■ PROVIDED ENTRIES ■
┄┄┄┄┄┄┄┄┄┄┄┄┄┄┄┄┄┄┄┄

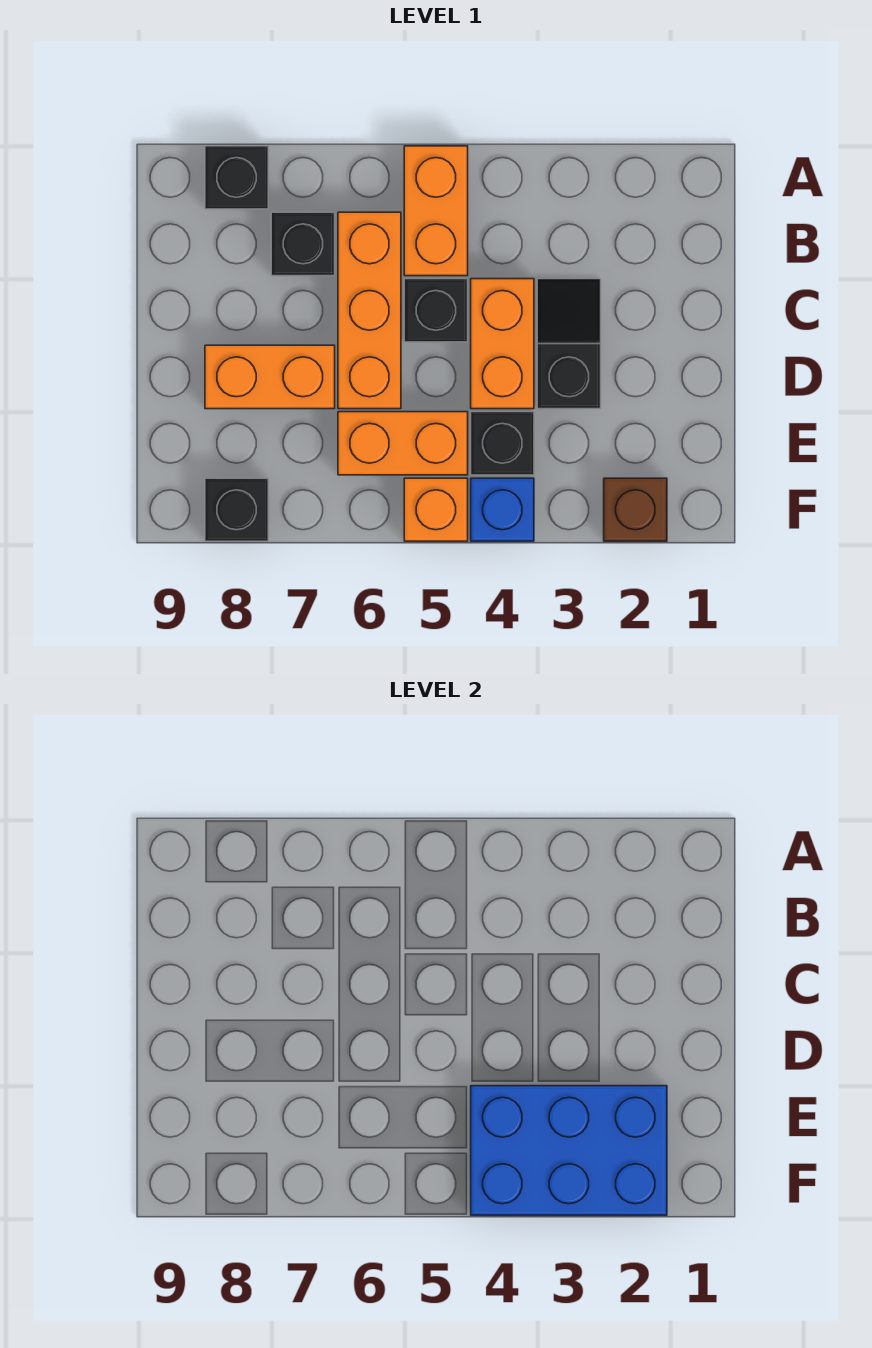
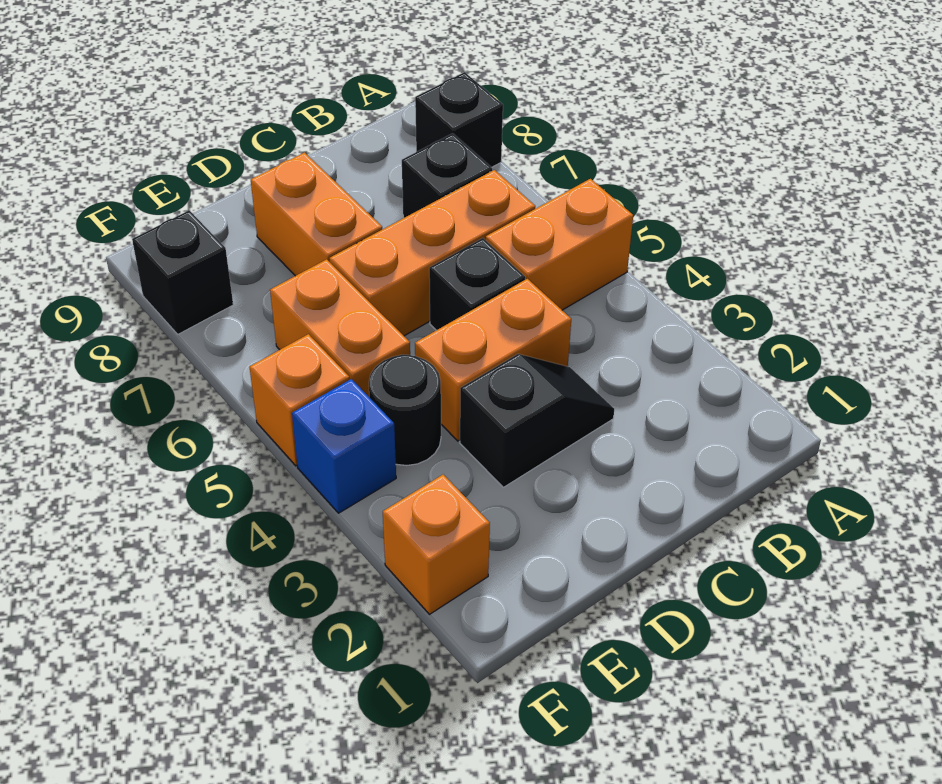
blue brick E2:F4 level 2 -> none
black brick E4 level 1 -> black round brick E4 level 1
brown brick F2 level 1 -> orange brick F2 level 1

┄┄┄┄┄┄┄┄┄┄┄┄┄┄┄┄┄┄┄┄

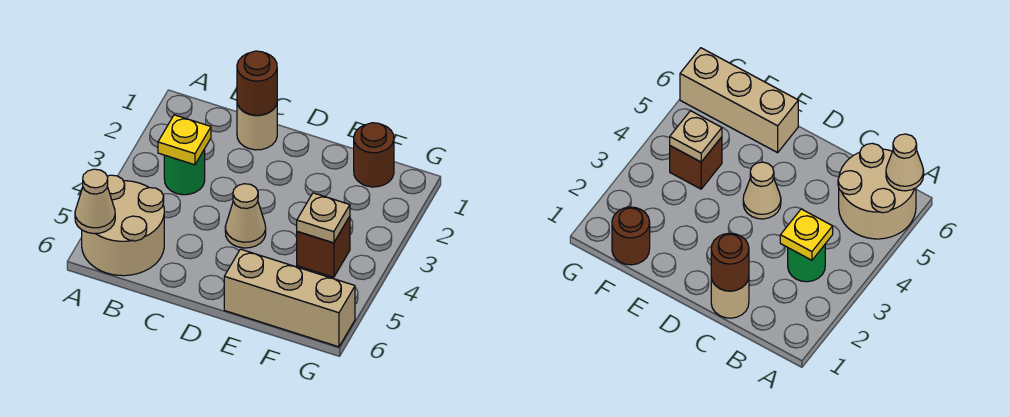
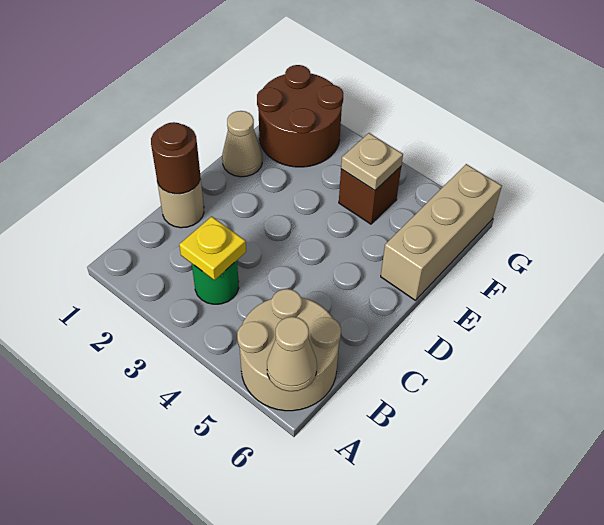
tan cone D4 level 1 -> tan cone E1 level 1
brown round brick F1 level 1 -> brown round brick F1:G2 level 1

┄┄┄┄┄┄┄┄┄┄┄┄┄┄┄┄┄┄┄┄

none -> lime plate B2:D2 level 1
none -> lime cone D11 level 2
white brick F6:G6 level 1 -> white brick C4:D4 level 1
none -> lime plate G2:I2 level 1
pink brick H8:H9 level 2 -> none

┄┄┄┄┄┄┄┄┄┄┄┄┄┄┄┄┄┄┄┄

Please transcribe exactly the lines above from the line that has "none -> lime cone D11 level 2" up to and including the line that has "pink brick H8:H9 level 2 -> none"; no other line belongs in the answer.

none -> lime cone D11 level 2
white brick F6:G6 level 1 -> white brick C4:D4 level 1
none -> lime plate G2:I2 level 1
pink brick H8:H9 level 2 -> none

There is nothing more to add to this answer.